Collected data

◆ ◆ ◆ ◆ ◆ ◆ ◆

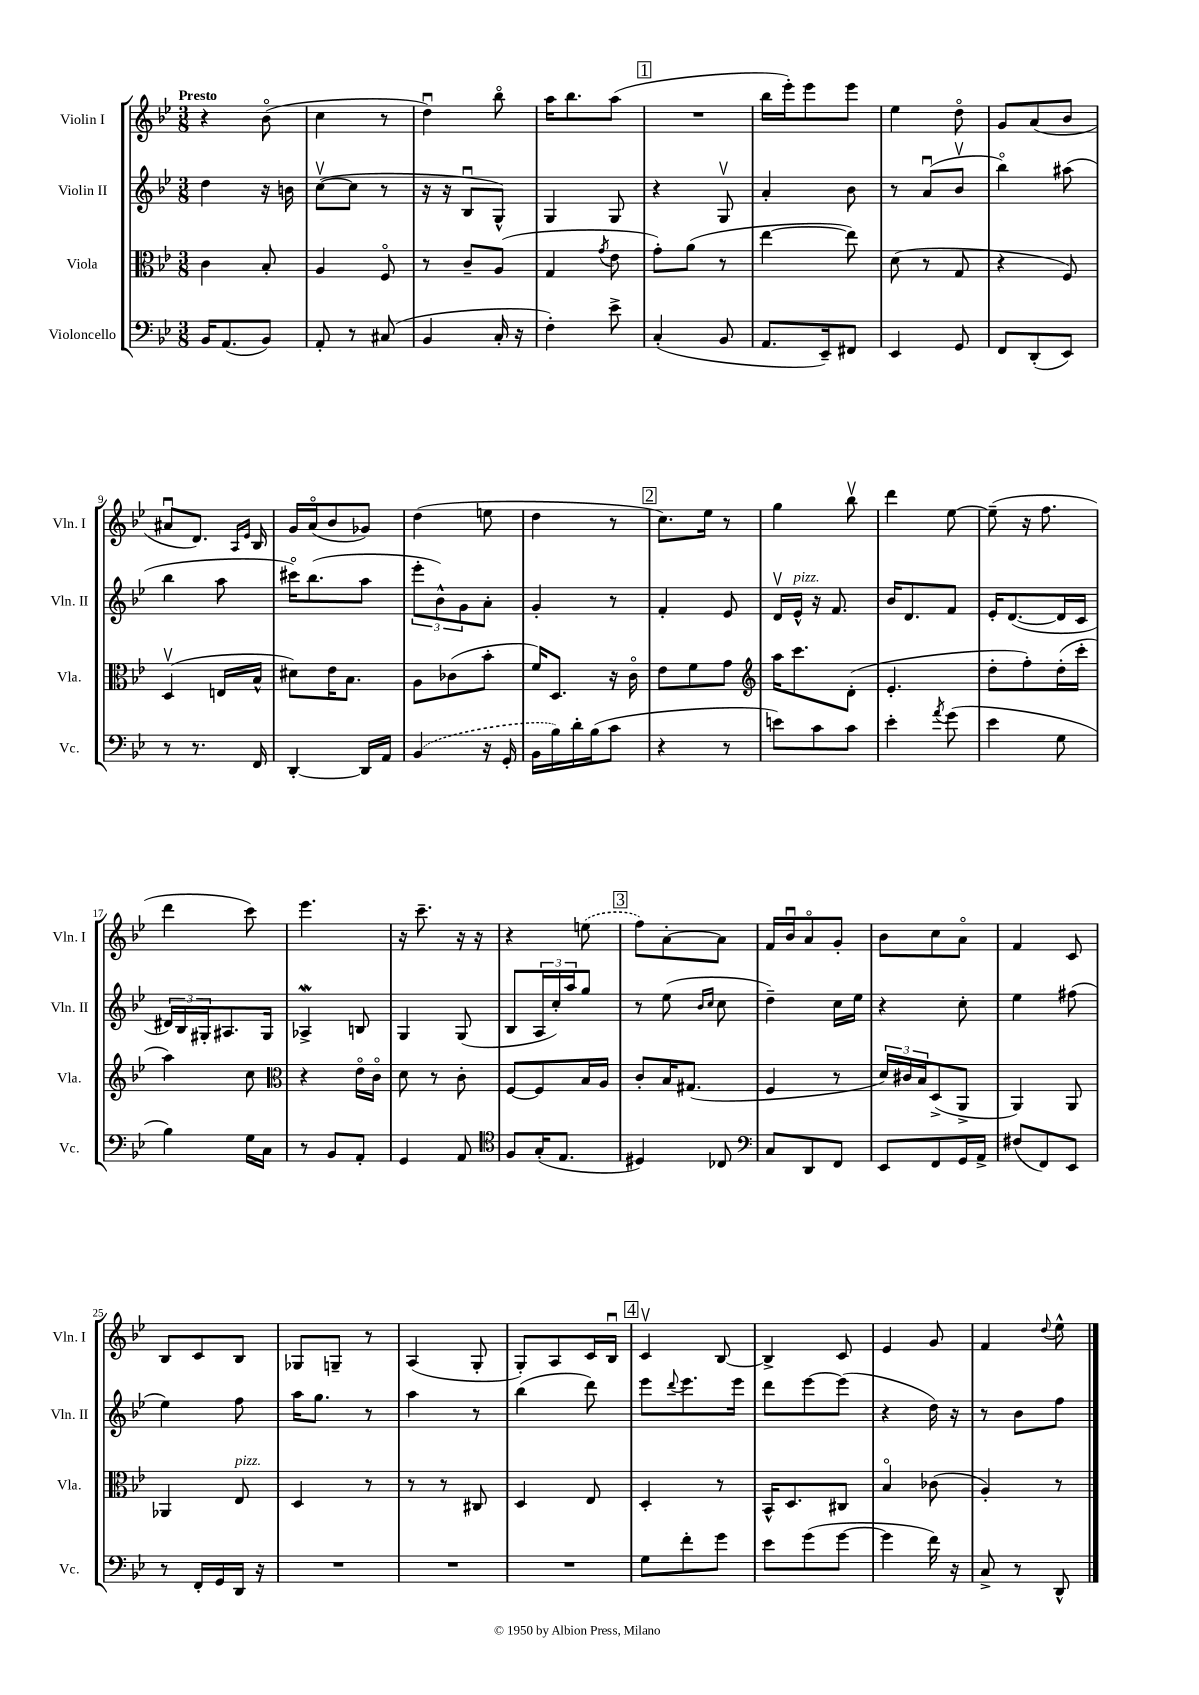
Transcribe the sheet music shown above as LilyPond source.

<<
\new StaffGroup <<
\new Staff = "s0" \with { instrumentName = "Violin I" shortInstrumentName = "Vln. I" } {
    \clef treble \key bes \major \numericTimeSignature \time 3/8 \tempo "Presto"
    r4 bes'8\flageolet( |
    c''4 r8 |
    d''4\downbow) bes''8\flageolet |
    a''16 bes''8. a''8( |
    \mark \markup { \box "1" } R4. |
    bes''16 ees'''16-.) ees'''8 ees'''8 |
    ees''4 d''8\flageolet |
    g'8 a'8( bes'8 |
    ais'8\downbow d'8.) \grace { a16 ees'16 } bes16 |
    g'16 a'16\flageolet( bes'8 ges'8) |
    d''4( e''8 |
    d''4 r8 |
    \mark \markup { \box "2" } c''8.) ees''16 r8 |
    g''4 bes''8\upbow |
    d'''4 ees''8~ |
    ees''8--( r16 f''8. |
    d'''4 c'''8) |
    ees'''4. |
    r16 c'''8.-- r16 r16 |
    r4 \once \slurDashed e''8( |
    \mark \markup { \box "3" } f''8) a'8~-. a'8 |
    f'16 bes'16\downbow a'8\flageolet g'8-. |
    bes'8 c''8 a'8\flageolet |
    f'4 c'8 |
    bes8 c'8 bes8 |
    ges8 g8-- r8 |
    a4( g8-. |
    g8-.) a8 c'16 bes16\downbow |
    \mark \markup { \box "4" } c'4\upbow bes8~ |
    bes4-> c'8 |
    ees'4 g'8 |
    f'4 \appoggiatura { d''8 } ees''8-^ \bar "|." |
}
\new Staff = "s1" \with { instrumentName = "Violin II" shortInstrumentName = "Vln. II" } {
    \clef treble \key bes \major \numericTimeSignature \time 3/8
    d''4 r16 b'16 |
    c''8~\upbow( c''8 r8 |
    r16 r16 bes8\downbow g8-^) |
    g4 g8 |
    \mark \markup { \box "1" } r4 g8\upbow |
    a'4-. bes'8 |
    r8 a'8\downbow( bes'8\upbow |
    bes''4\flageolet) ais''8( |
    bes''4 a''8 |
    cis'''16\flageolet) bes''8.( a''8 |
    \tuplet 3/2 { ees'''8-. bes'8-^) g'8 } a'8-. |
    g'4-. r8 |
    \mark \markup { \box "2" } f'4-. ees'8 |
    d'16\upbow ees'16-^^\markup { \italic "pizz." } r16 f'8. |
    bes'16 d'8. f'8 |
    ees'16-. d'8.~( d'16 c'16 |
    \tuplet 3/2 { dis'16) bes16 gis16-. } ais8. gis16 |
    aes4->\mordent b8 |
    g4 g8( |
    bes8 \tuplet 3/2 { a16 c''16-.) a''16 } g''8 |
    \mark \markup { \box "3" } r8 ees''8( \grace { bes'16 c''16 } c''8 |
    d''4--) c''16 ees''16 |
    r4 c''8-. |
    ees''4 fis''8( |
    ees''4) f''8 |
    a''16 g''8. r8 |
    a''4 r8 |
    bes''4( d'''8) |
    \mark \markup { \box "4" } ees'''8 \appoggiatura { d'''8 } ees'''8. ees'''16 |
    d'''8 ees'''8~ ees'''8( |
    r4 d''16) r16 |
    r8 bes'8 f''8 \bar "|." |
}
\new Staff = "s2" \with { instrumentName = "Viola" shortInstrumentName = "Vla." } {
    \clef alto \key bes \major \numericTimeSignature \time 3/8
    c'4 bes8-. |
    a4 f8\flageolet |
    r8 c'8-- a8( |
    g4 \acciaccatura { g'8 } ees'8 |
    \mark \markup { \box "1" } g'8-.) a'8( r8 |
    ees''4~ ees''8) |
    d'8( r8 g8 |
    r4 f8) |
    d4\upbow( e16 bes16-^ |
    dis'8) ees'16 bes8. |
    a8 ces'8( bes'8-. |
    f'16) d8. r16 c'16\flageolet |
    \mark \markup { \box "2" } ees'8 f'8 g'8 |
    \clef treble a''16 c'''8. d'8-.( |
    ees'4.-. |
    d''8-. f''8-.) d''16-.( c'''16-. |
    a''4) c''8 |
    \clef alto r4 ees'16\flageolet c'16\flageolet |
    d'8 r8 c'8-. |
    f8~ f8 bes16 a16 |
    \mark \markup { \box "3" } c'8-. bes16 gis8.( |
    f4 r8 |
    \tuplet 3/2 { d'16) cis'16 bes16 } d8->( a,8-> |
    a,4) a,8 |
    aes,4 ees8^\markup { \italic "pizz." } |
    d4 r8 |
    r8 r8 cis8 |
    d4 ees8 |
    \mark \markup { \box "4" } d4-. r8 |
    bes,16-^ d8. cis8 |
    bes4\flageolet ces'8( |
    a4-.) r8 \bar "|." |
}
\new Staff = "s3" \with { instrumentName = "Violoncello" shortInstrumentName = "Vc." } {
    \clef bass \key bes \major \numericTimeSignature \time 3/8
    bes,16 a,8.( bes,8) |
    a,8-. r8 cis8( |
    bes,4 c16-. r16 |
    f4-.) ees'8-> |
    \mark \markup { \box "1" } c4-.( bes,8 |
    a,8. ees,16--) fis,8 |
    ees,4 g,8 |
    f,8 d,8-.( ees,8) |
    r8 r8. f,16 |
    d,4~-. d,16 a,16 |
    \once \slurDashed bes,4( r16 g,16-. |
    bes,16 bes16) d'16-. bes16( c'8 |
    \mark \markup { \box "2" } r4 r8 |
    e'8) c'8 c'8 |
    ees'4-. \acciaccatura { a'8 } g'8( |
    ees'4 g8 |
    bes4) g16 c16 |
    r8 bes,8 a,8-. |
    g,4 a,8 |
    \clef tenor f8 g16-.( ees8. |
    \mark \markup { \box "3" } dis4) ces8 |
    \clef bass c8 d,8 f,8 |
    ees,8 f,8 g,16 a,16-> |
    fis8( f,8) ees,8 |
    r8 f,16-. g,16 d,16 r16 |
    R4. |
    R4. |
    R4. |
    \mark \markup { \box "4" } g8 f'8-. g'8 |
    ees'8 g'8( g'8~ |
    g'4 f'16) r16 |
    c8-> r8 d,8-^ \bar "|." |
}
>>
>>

◆ ◆ ◆ ◆ ◆ ◆ ◆

> **What you have to do**
Gather every line of the material that contains the string "tuplet", treating uppercase and lowercase letters as distinct.

> **Solution to this exercise**
    \tuplet 3/2 { ees'''8-. bes'8-^) g'8 } a'8-. |
    \tuplet 3/2 { dis'16) bes16 gis16-. } ais8. gis16 |
    bes8 \tuplet 3/2 { a16 c''16-.) a''16 } g''8 |
    \tuplet 3/2 { d'16) cis'16 bes16 } d8->( a,8-> |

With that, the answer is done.